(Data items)
BEGIN
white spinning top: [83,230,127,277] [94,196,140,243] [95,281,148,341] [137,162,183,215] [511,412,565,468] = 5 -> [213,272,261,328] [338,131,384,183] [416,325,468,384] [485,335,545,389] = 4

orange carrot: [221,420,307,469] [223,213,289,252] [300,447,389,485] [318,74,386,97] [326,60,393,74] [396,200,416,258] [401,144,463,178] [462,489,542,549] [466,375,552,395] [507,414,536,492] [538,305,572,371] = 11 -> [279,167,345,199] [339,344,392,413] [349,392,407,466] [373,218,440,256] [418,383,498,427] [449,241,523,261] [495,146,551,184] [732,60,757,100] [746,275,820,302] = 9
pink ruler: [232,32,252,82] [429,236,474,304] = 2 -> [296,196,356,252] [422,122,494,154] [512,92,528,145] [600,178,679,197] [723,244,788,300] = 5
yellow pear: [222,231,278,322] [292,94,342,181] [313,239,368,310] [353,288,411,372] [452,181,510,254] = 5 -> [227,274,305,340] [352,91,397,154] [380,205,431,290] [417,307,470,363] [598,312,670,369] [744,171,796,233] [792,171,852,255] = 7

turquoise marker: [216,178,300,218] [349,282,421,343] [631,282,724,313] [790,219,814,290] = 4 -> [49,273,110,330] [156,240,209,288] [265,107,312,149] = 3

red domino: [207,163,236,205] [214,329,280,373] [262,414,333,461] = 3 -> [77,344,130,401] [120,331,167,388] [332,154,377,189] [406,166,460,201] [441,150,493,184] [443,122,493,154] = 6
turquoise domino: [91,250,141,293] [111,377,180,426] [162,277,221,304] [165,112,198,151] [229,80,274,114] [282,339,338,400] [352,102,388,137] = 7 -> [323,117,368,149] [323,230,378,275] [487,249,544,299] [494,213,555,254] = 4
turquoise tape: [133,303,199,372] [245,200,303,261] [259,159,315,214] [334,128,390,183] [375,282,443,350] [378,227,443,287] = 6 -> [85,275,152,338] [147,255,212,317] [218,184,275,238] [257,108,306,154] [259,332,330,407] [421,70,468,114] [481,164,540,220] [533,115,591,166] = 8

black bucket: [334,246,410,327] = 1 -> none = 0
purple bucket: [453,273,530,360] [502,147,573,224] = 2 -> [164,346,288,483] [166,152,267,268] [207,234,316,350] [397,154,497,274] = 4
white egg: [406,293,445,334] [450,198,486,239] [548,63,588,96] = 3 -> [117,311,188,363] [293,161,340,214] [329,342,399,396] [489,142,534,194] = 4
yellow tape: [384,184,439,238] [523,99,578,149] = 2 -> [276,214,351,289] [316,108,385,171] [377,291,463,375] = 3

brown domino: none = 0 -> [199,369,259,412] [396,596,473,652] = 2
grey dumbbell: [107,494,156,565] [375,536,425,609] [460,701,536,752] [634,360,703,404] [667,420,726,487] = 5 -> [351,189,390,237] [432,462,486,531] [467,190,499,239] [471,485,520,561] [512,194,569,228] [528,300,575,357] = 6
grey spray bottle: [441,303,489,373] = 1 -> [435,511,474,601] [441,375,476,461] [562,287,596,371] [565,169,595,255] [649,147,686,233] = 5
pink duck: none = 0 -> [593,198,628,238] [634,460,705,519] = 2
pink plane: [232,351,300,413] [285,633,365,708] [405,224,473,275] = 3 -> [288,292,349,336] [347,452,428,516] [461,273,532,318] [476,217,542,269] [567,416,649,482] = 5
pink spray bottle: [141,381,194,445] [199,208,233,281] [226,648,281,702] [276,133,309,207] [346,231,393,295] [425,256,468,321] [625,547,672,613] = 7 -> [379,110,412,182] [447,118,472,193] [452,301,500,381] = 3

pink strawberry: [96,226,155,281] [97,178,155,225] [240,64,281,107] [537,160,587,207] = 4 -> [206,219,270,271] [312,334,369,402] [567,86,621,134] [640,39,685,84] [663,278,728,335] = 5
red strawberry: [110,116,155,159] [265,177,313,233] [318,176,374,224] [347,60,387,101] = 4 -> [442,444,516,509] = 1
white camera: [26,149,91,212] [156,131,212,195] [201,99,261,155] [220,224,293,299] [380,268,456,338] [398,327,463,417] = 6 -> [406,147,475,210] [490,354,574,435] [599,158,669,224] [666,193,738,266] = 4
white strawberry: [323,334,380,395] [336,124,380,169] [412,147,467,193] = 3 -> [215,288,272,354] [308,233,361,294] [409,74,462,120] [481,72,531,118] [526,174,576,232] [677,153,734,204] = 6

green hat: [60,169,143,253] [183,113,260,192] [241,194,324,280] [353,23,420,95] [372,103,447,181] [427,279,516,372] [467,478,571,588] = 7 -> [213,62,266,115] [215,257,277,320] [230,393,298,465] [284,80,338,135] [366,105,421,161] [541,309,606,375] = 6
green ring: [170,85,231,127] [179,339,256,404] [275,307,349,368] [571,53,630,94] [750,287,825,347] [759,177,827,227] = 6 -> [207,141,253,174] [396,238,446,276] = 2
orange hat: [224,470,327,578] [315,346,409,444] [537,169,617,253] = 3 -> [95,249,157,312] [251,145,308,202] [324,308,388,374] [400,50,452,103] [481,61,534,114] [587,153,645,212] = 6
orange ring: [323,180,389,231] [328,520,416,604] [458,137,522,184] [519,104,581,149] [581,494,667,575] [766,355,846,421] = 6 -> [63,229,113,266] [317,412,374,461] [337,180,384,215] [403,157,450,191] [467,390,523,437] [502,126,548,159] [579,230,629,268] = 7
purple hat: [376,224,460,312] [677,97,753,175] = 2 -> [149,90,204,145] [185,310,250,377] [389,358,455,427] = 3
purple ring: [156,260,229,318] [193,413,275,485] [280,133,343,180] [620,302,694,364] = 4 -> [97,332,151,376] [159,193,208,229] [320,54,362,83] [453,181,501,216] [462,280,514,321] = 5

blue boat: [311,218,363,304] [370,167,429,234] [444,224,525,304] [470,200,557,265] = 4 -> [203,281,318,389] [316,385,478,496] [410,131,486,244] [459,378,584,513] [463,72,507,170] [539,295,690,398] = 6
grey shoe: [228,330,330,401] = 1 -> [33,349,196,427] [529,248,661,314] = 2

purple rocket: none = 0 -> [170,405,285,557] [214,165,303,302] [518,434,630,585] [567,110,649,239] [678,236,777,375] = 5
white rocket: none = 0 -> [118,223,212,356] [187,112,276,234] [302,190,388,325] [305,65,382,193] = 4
END
Only what runs from the line containing "blue boat: [311,218,363,304]" through the final line of the entries above belongs in the answer, restated exactly.

RESPONSE BELOW:
blue boat: [311,218,363,304] [370,167,429,234] [444,224,525,304] [470,200,557,265] = 4 -> [203,281,318,389] [316,385,478,496] [410,131,486,244] [459,378,584,513] [463,72,507,170] [539,295,690,398] = 6
grey shoe: [228,330,330,401] = 1 -> [33,349,196,427] [529,248,661,314] = 2

purple rocket: none = 0 -> [170,405,285,557] [214,165,303,302] [518,434,630,585] [567,110,649,239] [678,236,777,375] = 5
white rocket: none = 0 -> [118,223,212,356] [187,112,276,234] [302,190,388,325] [305,65,382,193] = 4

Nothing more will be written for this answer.